[Saved entries]
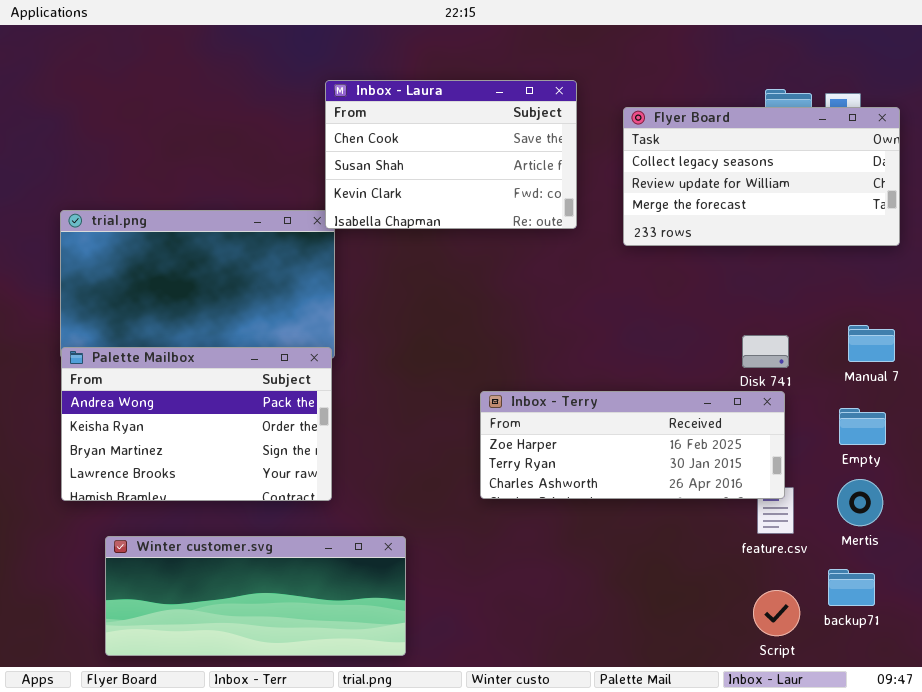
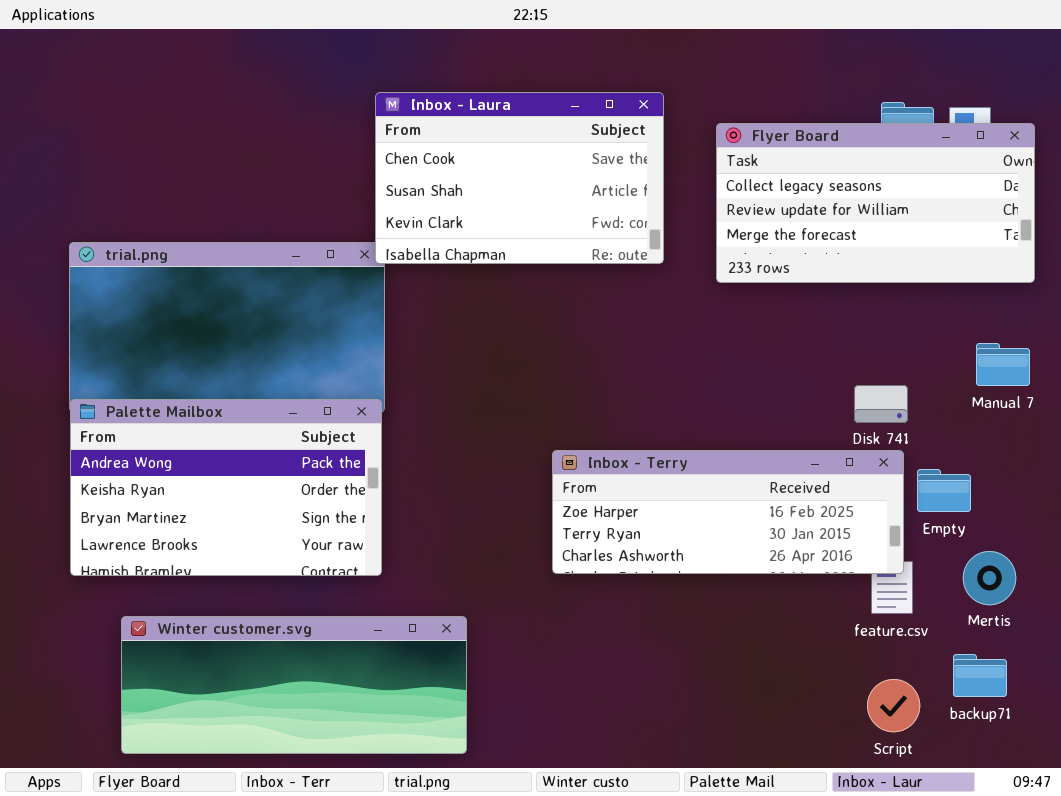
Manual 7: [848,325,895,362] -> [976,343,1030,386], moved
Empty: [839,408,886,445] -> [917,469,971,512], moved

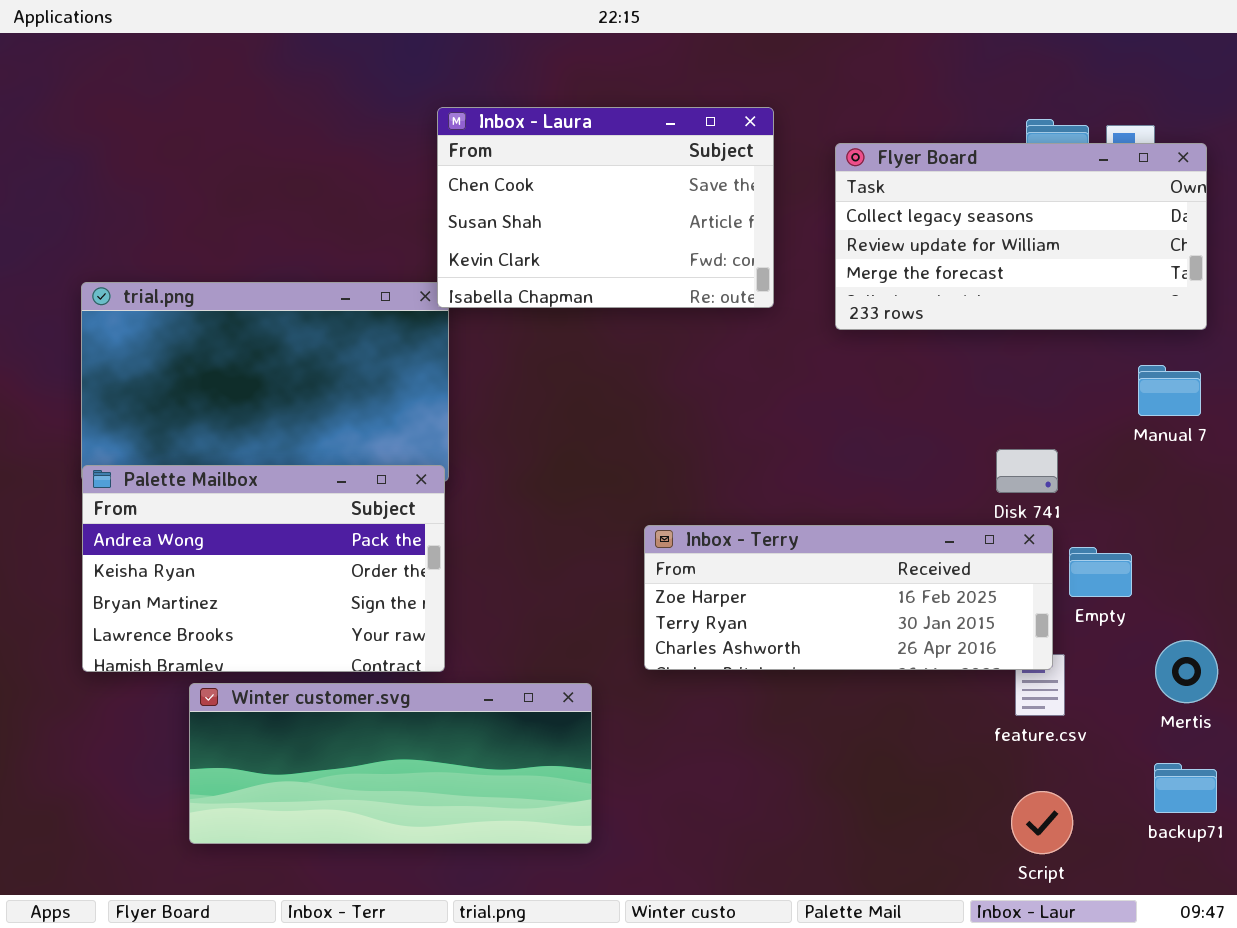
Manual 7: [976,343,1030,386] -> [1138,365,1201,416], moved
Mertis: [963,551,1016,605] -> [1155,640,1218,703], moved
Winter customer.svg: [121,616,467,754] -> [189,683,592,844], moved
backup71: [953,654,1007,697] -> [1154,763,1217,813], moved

> **What is expected**
Each line from the one containing "Manual 7: [976,343,1030,386]" to the end of the records should be echoed exactly, and no other line.

> **Answer to this task**
Manual 7: [976,343,1030,386] -> [1138,365,1201,416], moved
Mertis: [963,551,1016,605] -> [1155,640,1218,703], moved
Winter customer.svg: [121,616,467,754] -> [189,683,592,844], moved
backup71: [953,654,1007,697] -> [1154,763,1217,813], moved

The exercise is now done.